* **To do**: Copy the records from the line containing "1,284 (330, 286)" through the end of the records, switching "Points" to "Score" and changing nothing else. Leave the pictures out of your copy.

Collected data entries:
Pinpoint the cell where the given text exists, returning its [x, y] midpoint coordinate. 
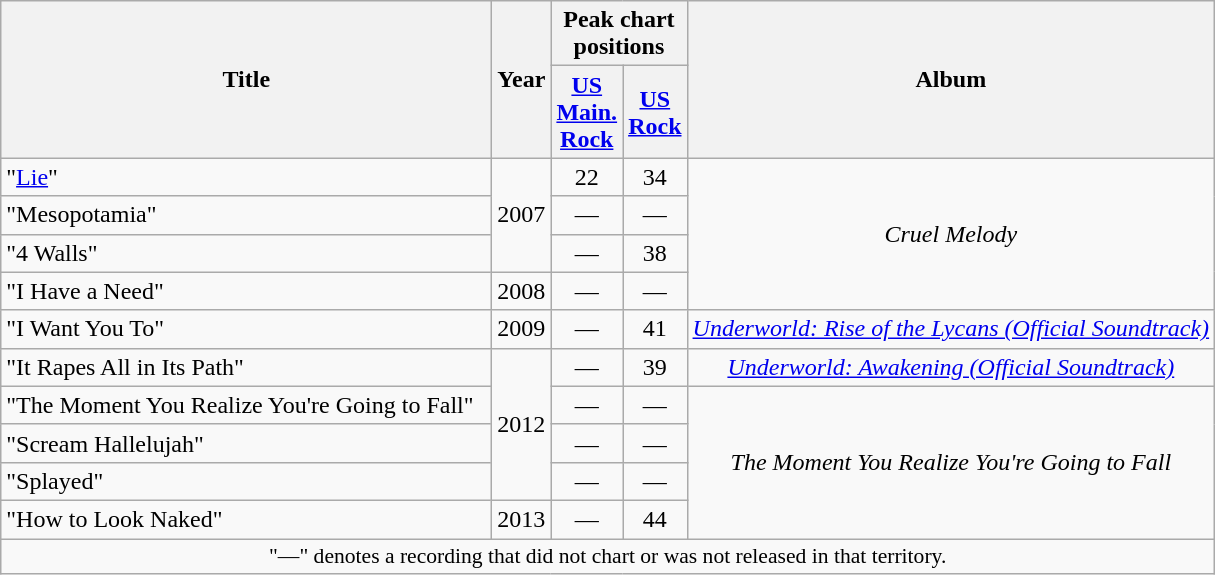
Underworld: Rise of the Lycans (Official Soundtrack) [951, 329]
39 [655, 367]
34 [655, 177]
"Splayed" [246, 481]
USMain. Rock [587, 112]
"Lie" [246, 177]
38 [655, 253]
44 [655, 519]
2009 [522, 329]
"4 Walls" [246, 253]
"I Want You To" [246, 329]
Peak chart positions [619, 34]
2008 [522, 291]
Album [951, 80]
Cruel Melody [951, 234]
"How to Look Naked" [246, 519]
"It Rapes All in Its Path" [246, 367]
"The Moment You Realize You're Going to Fall" [246, 405]
Title [246, 80]
USRock [655, 112]
Year [522, 80]
2013 [522, 519]
"Scream Hallelujah" [246, 443]
41 [655, 329]
"—" denotes a recording that did not chart or was not released in that territory. [608, 556]
"I Have a Need" [246, 291]
The Moment You Realize You're Going to Fall [951, 462]
Underworld: Awakening (Official Soundtrack) [951, 367]
"Mesopotamia" [246, 215]
2012 [522, 424]
22 [587, 177]
2007 [522, 215]
Identify which cell holds the provided text, then report its [x, y] central coordinate. 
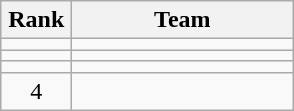
Rank [36, 20]
4 [36, 91]
Team [182, 20]
Determine the [x, y] coordinate at the center of the cell enclosing the given text.  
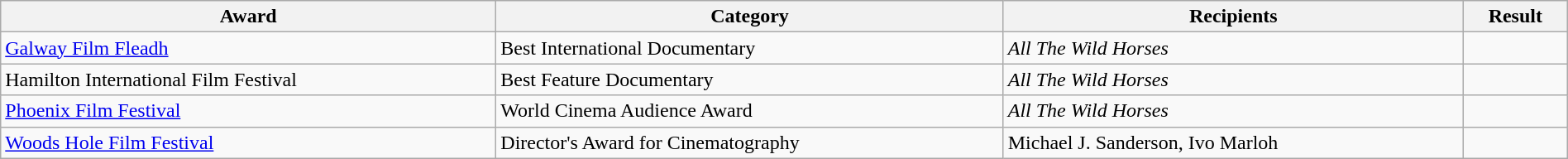
Best International Documentary [749, 48]
Michael J. Sanderson, Ivo Marloh [1233, 142]
Director's Award for Cinematography [749, 142]
Hamilton International Film Festival [248, 79]
Recipients [1233, 17]
World Cinema Audience Award [749, 111]
Galway Film Fleadh [248, 48]
Phoenix Film Festival [248, 111]
Woods Hole Film Festival [248, 142]
Result [1515, 17]
Category [749, 17]
Award [248, 17]
Best Feature Documentary [749, 79]
Return the [x, y] coordinate for the center point of the cell that contains the specified text.  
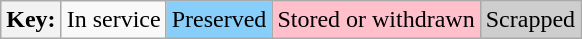
Preserved [219, 20]
In service [114, 20]
Key: [31, 20]
Scrapped [530, 20]
Stored or withdrawn [376, 20]
Identify which cell holds the provided text, then report its (X, Y) central coordinate. 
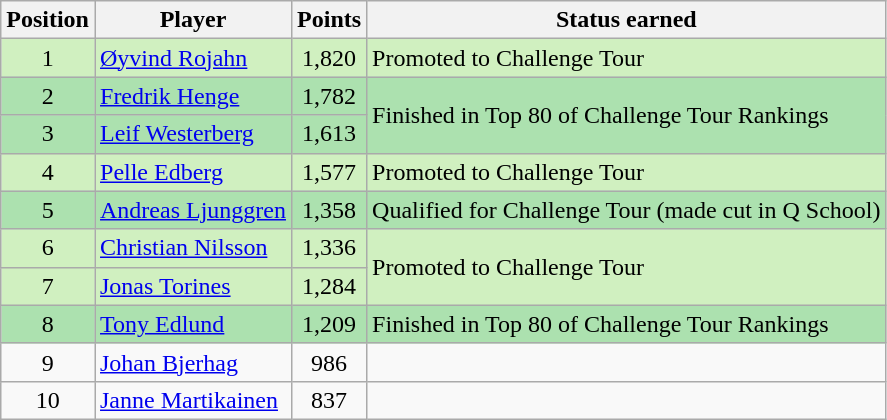
1,284 (330, 286)
8 (48, 324)
5 (48, 210)
Pelle Edberg (192, 172)
1,782 (330, 96)
3 (48, 134)
Christian Nilsson (192, 248)
Leif Westerberg (192, 134)
1,358 (330, 210)
Status earned (626, 20)
Johan Bjerhag (192, 362)
1,336 (330, 248)
1,209 (330, 324)
Jonas Torines (192, 286)
Øyvind Rojahn (192, 58)
1,820 (330, 58)
986 (330, 362)
Player (192, 20)
2 (48, 96)
Fredrik Henge (192, 96)
7 (48, 286)
837 (330, 400)
6 (48, 248)
1,577 (330, 172)
1,613 (330, 134)
Points (330, 20)
Qualified for Challenge Tour (made cut in Q School) (626, 210)
1 (48, 58)
Tony Edlund (192, 324)
Position (48, 20)
9 (48, 362)
Janne Martikainen (192, 400)
10 (48, 400)
Andreas Ljunggren (192, 210)
4 (48, 172)
Identify which cell holds the provided text, then report its (X, Y) central coordinate. 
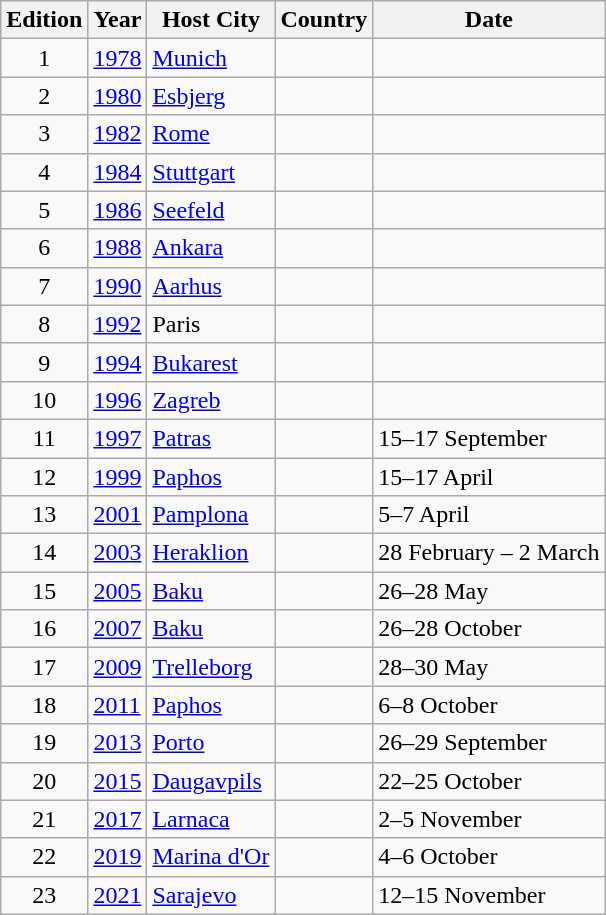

* **Correct response**:
1,284 (330, 286)
8 (48, 324)
5 (48, 210)
Pelle Edberg (192, 172)
1,782 (330, 96)
3 (48, 134)
Christian Nilsson (192, 248)
Leif Westerberg (192, 134)
1,358 (330, 210)
Status earned (626, 20)
Johan Bjerhag (192, 362)
1,336 (330, 248)
1,209 (330, 324)
Jonas Torines (192, 286)
Øyvind Rojahn (192, 58)
1,820 (330, 58)
986 (330, 362)
Player (192, 20)
2 (48, 96)
Fredrik Henge (192, 96)
7 (48, 286)
837 (330, 400)
6 (48, 248)
1,577 (330, 172)
1,613 (330, 134)
Score (330, 20)
Qualified for Challenge Tour (made cut in Q School) (626, 210)
1 (48, 58)
Tony Edlund (192, 324)
Position (48, 20)
9 (48, 362)
Janne Martikainen (192, 400)
10 (48, 400)
Andreas Ljunggren (192, 210)
4 (48, 172)
Identify which cell holds the provided text, then report its (X, Y) central coordinate. 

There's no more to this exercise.